» **Work to complete**
Copy out the records without change, beginning at the line that contains "Piotr (872, 1716)" and stopping after the final line of the records, with both of those lines included.
------ Given records
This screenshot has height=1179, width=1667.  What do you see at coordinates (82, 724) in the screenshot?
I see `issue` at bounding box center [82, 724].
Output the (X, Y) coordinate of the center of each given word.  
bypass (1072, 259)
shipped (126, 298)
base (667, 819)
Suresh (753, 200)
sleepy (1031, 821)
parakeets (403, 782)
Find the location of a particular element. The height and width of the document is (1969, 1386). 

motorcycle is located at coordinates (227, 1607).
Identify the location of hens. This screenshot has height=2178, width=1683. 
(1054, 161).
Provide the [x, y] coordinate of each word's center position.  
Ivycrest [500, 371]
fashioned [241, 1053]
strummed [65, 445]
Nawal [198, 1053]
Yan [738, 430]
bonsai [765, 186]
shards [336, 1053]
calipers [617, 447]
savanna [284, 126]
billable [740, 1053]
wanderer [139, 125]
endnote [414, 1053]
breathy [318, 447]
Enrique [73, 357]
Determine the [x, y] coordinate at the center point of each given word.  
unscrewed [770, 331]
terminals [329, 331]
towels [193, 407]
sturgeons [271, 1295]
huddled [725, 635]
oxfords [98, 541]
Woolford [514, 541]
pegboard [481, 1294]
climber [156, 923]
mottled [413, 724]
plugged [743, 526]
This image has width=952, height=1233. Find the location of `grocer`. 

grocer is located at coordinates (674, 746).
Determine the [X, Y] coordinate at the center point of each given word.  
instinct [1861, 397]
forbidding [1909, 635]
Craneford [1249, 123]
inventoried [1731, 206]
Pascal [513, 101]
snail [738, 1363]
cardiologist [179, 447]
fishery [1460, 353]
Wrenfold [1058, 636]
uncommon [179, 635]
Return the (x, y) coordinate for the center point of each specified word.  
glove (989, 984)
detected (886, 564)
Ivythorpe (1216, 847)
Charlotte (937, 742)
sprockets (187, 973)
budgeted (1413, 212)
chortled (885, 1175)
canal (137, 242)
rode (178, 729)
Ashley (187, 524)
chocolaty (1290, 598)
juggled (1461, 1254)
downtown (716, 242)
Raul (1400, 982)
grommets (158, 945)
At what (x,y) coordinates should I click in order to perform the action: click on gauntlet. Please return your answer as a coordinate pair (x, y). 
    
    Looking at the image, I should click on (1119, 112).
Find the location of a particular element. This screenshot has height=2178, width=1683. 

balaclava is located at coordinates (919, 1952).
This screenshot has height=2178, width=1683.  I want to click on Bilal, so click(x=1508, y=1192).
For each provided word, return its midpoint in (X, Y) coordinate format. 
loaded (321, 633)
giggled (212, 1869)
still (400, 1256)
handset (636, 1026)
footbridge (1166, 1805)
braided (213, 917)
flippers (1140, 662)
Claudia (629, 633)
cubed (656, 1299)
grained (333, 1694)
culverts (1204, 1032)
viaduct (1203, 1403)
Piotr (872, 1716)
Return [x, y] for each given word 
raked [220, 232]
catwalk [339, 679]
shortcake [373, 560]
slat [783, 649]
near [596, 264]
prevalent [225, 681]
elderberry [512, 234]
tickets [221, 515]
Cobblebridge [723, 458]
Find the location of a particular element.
------------
» **Task result**
Piotr (872, 1716)
Return [x, y] for each given word 
raked [220, 232]
catwalk [339, 679]
shortcake [373, 560]
slat [783, 649]
near [596, 264]
prevalent [225, 681]
elderberry [512, 234]
tickets [221, 515]
Cobblebridge [723, 458]
Find the location of a particular element.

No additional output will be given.